INPUT MATERIAL -
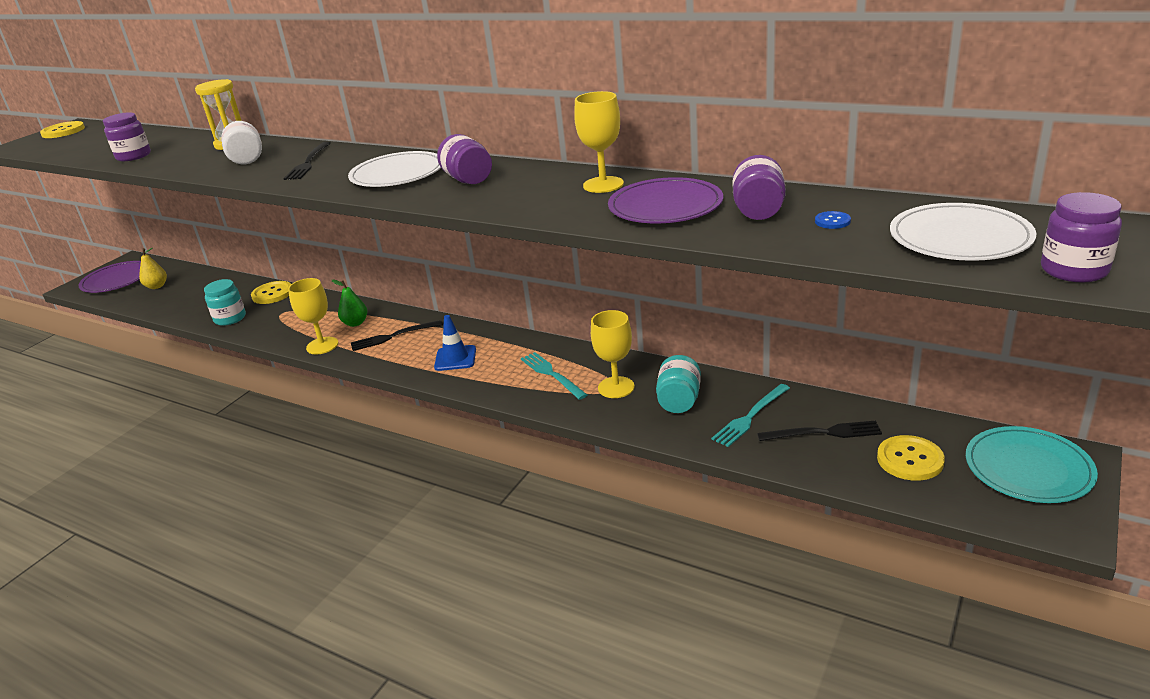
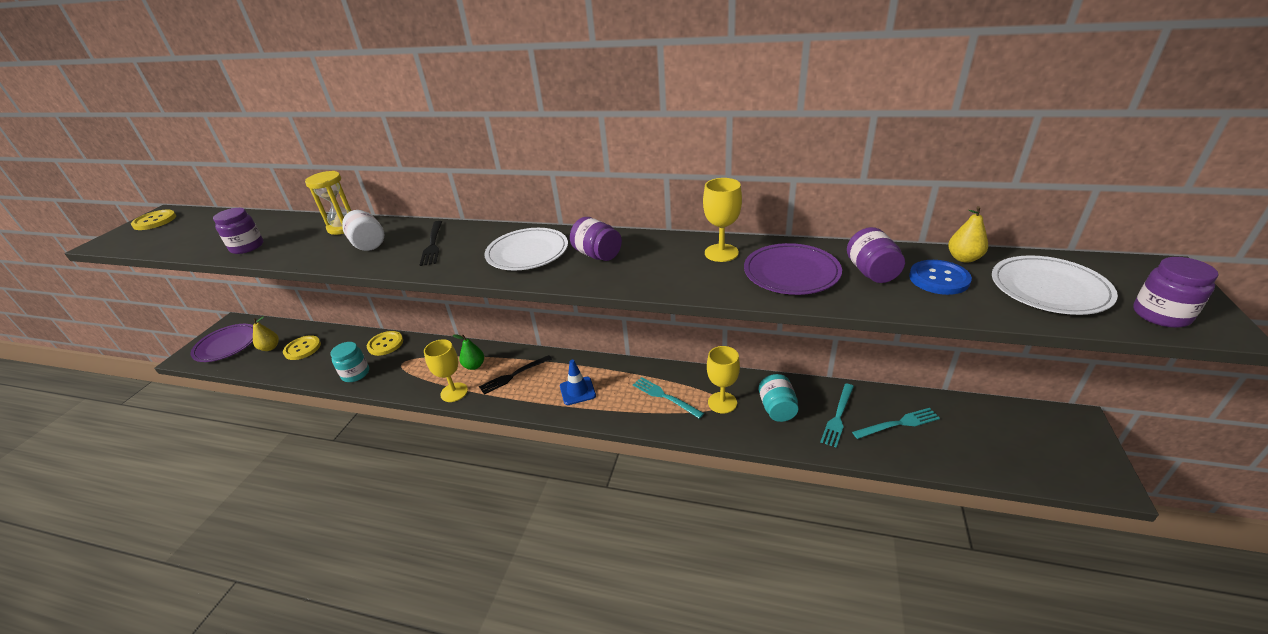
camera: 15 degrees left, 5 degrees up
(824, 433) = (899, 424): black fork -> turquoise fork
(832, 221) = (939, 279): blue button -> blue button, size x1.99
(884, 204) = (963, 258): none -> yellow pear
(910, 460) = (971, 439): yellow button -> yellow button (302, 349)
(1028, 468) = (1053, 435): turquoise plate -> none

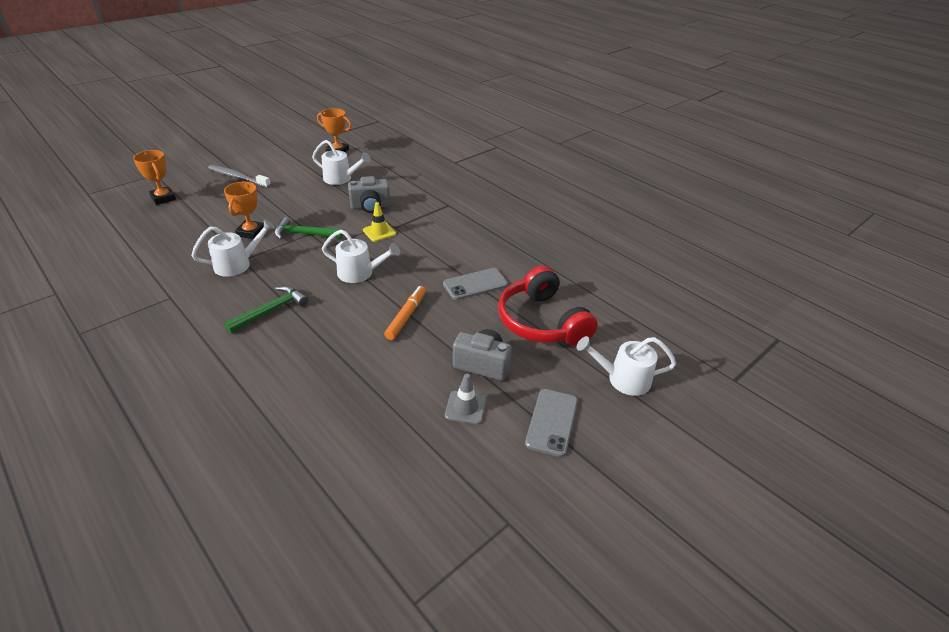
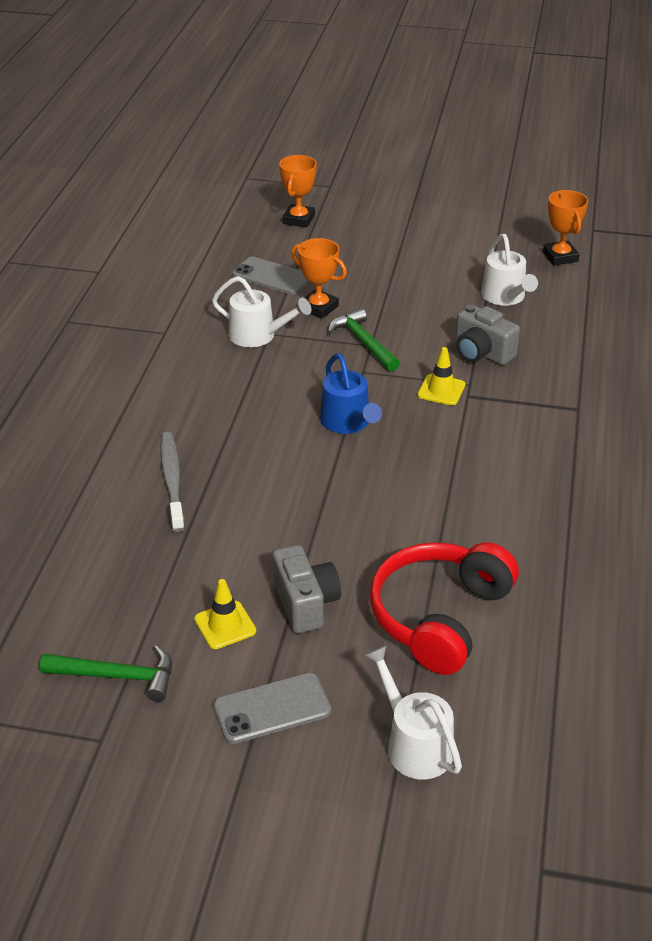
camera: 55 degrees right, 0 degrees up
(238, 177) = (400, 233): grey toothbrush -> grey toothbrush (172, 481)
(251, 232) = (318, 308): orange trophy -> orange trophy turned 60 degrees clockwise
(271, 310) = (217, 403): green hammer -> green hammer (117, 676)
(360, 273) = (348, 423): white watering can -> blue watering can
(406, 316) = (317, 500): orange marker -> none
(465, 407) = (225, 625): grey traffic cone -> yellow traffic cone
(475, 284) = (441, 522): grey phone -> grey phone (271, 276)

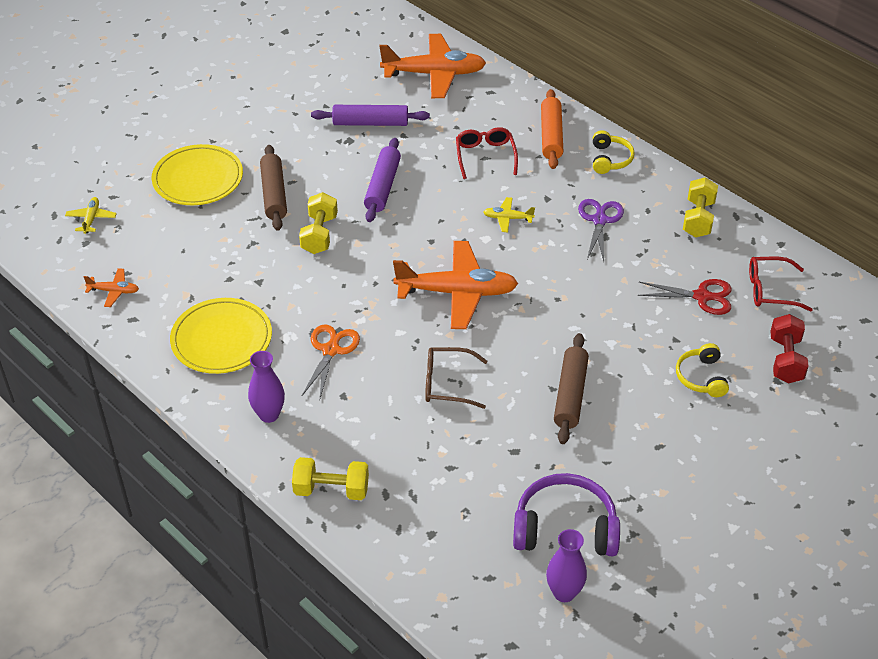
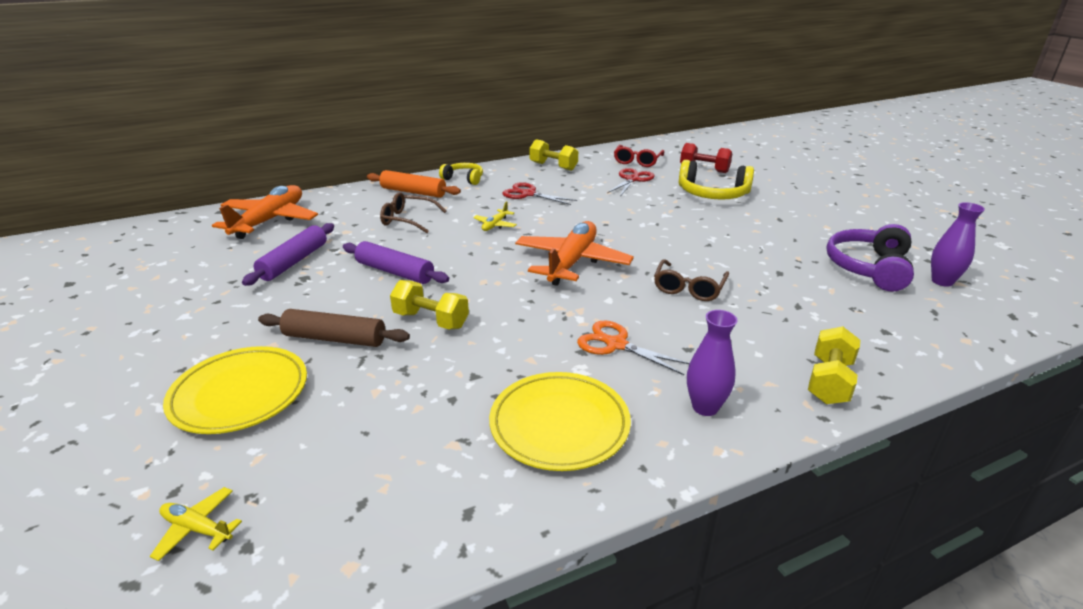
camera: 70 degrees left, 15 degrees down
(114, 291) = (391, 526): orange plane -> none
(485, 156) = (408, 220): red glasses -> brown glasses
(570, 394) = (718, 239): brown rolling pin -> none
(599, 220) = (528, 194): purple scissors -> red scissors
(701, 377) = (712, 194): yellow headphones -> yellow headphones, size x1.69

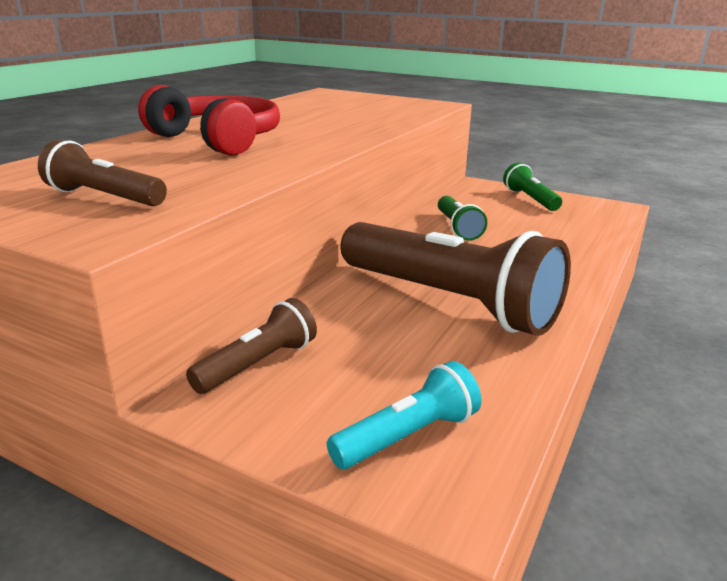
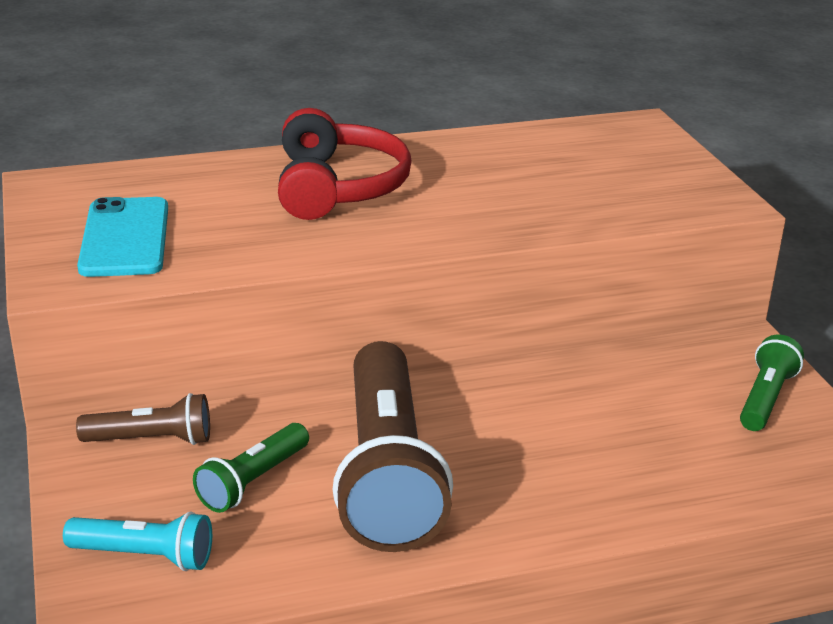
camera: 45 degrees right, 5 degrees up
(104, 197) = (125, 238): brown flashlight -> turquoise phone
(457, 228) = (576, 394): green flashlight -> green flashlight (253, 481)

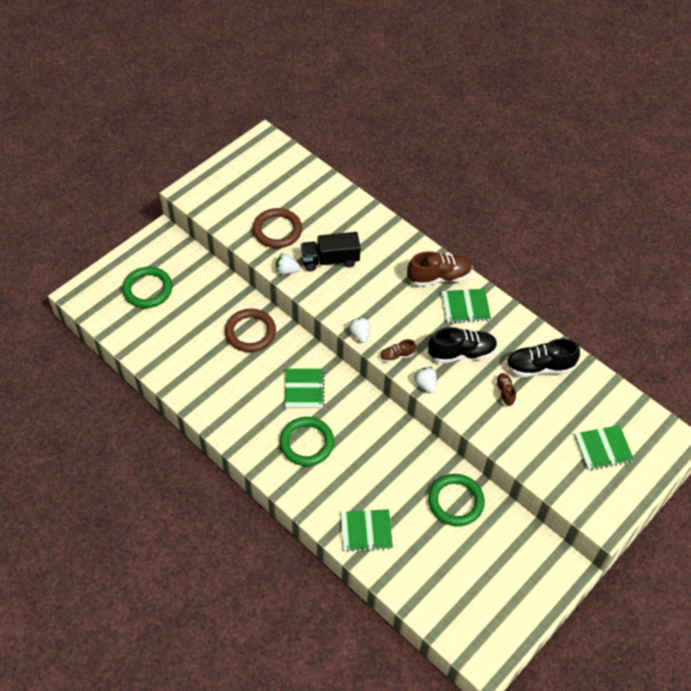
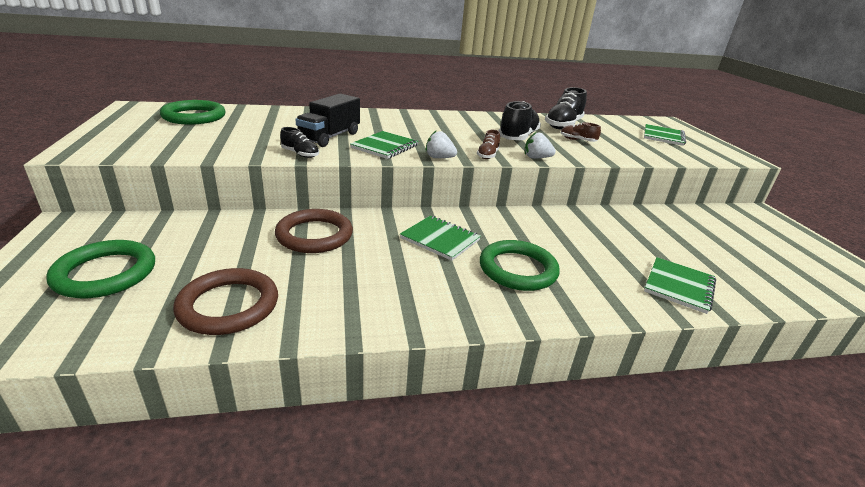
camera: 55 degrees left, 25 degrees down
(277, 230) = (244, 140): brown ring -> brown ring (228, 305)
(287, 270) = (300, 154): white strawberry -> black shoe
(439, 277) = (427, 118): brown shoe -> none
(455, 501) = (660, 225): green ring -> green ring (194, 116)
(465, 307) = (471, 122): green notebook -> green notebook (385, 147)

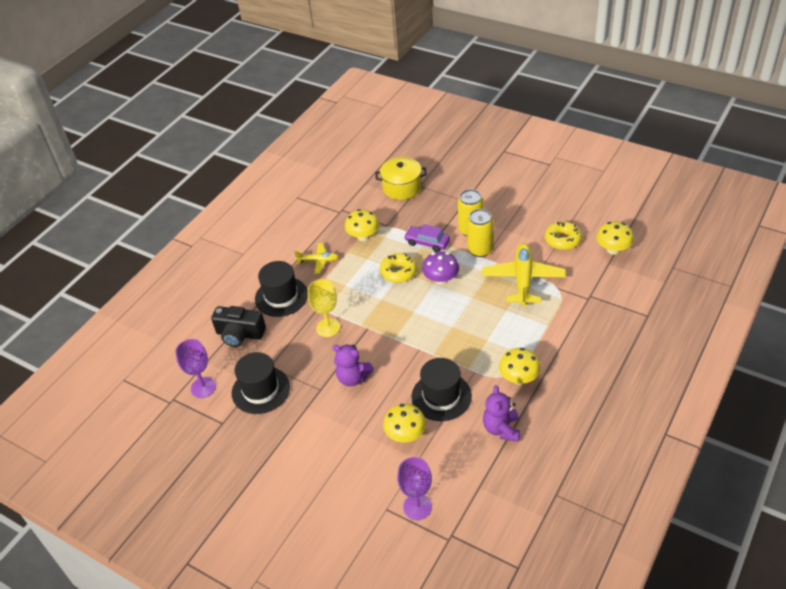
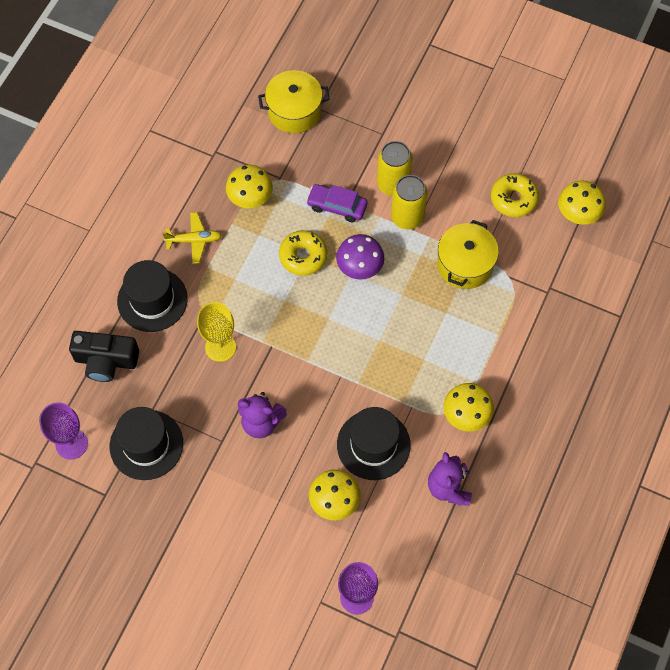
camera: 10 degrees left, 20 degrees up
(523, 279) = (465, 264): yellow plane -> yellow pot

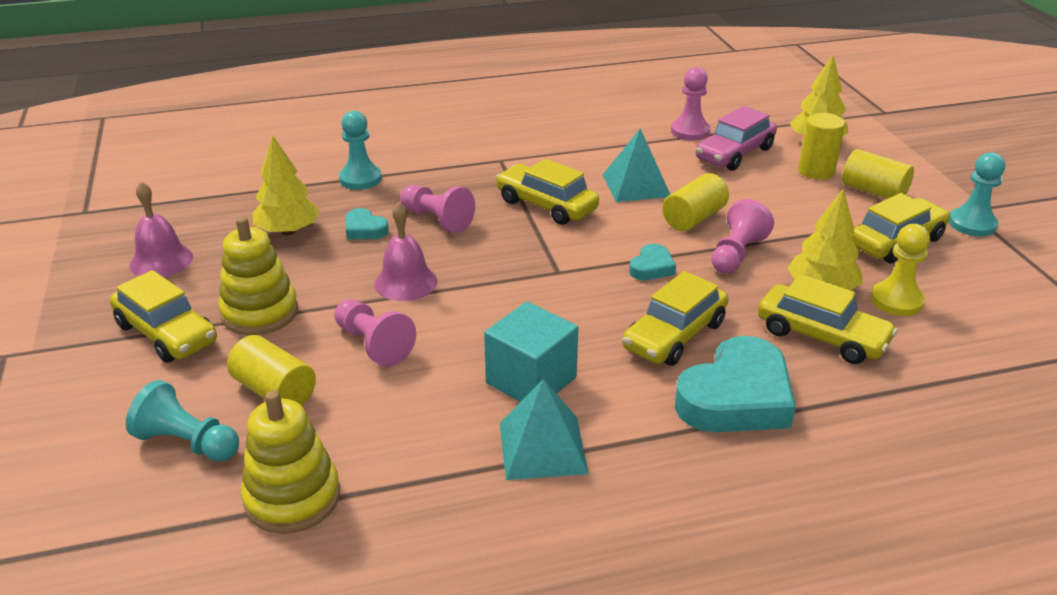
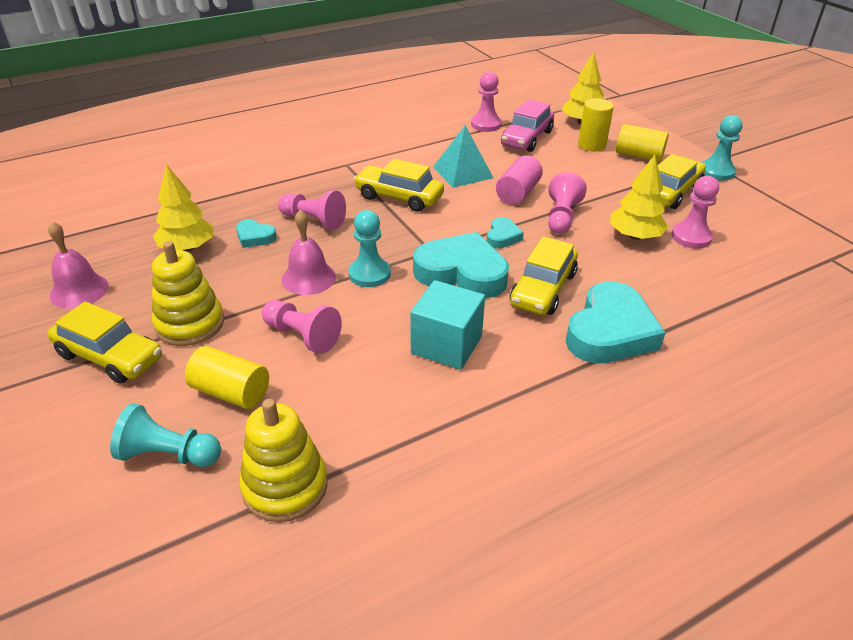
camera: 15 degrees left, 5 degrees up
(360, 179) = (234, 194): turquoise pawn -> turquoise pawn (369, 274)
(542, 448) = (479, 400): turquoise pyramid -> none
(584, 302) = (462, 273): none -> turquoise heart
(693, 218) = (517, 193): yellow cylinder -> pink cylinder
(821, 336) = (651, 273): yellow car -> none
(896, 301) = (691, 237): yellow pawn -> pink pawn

WORK ORDER -
Leave the pictures aside. Set down exactly the lines from the one with "(599, 220) = (528, 194): purple" through the final line of the listing above.

TASK RESPONSE -
(599, 220) = (528, 194): purple scissors -> red scissors
(701, 377) = (712, 194): yellow headphones -> yellow headphones, size x1.69

camera: 45 degrees right, 5 degrees up
(104, 197) = (125, 238): brown flashlight -> turquoise phone
(457, 228) = (576, 394): green flashlight -> green flashlight (253, 481)

camera: 55 degrees left, 25 degrees down
(277, 230) = (244, 140): brown ring -> brown ring (228, 305)
(287, 270) = (300, 154): white strawberry -> black shoe
(439, 277) = (427, 118): brown shoe -> none
(455, 501) = (660, 225): green ring -> green ring (194, 116)
(465, 307) = (471, 122): green notebook -> green notebook (385, 147)

camera: 10 degrees left, 20 degrees up
(523, 279) = (465, 264): yellow plane -> yellow pot

camera: 15 degrees left, 5 degrees up
(360, 179) = (234, 194): turquoise pawn -> turquoise pawn (369, 274)
(542, 448) = (479, 400): turquoise pyramid -> none
(584, 302) = (462, 273): none -> turquoise heart
(693, 218) = (517, 193): yellow cylinder -> pink cylinder
(821, 336) = (651, 273): yellow car -> none
(896, 301) = (691, 237): yellow pawn -> pink pawn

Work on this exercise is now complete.